Task instructions: Starting with the first line of the data below, copy each line up to and including the one containing "(151, 425) = (130, 525): white". Pictures stay out.

Supplied data:
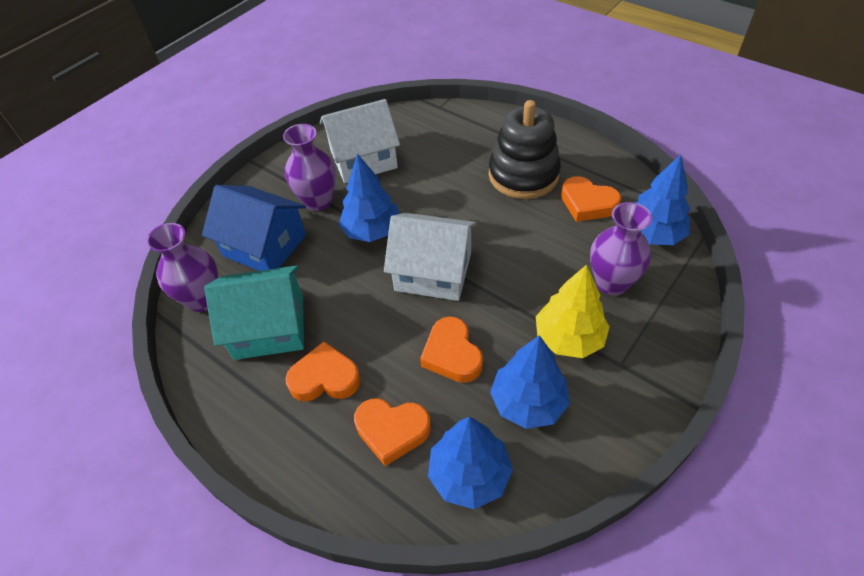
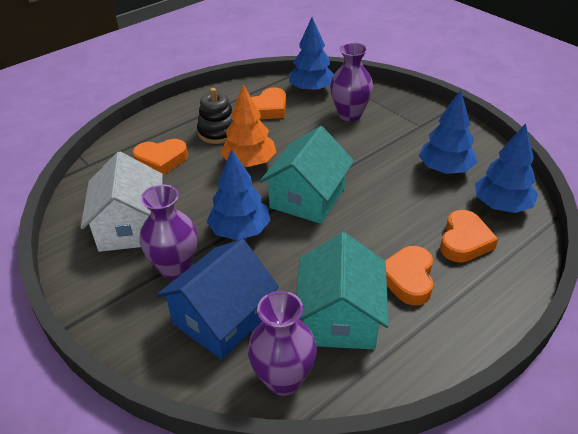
camera: 80 degrees left, 10 degrees down
(433, 271) = (307, 198): white house -> turquoise house
(452, 354) = (397, 199): orange heart -> orange heart (161, 160)
(479, 212) = (249, 162): none -> orange tree
(523, 175) = (218, 132): black stacking toy -> black stacking toy, size x0.65
(568, 338) = (393, 142): yellow tree -> none

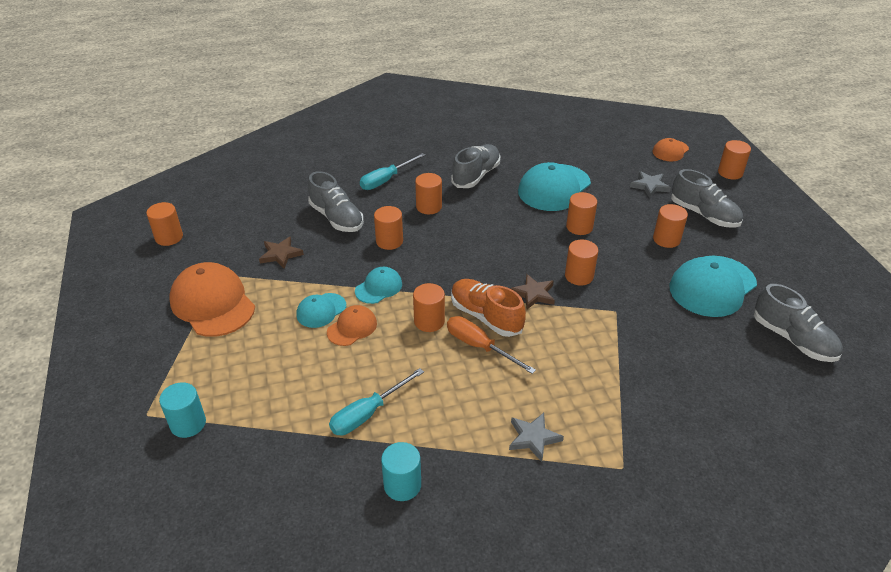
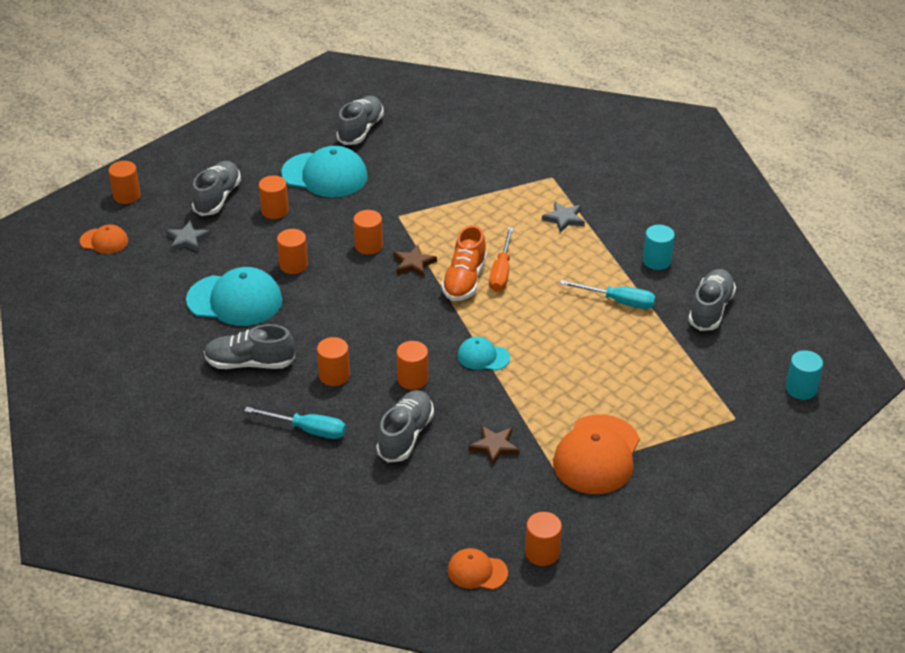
camera: 120 degrees left, 0 degrees up
(188, 424) = (718, 389): turquoise cylinder -> turquoise cylinder (801, 389)
(289, 488) = (710, 309): none -> grey shoe
(321, 310) = (542, 378): turquoise cap -> none
(352, 327) = (544, 350): orange cap -> orange cap (477, 571)
(429, 321) = (498, 309): orange cylinder -> none

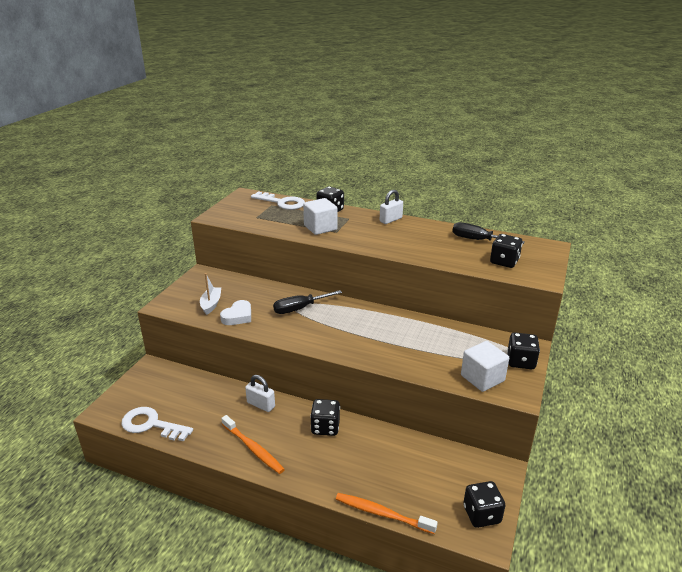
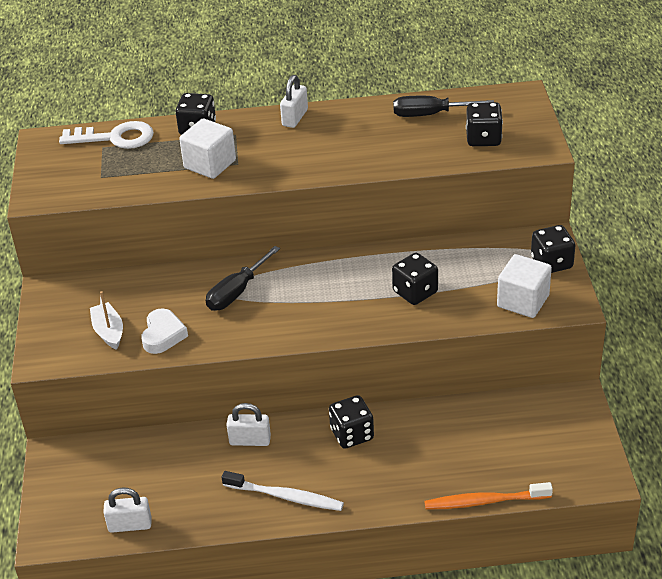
camera: 25 degrees left, 10 degrees up
(151, 425) = (130, 525): white key -> white padlock
(253, 448) = (285, 496): orange toothbrush -> white toothbrush
(481, 514) = (585, 456): black dice -> black dice (415, 292)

Result for this exercise:
camera: 80 degrees left, 10 degrees down
(433, 271) = (307, 198): white house -> turquoise house
(452, 354) = (397, 199): orange heart -> orange heart (161, 160)
(479, 212) = (249, 162): none -> orange tree
(523, 175) = (218, 132): black stacking toy -> black stacking toy, size x0.65
(568, 338) = (393, 142): yellow tree -> none

camera: 120 degrees left, 0 degrees up
(188, 424) = (718, 389): turquoise cylinder -> turquoise cylinder (801, 389)
(289, 488) = (710, 309): none -> grey shoe
(321, 310) = (542, 378): turquoise cap -> none
(352, 327) = (544, 350): orange cap -> orange cap (477, 571)
(429, 321) = (498, 309): orange cylinder -> none

camera: 25 degrees left, 10 degrees up
(151, 425) = (130, 525): white key -> white padlock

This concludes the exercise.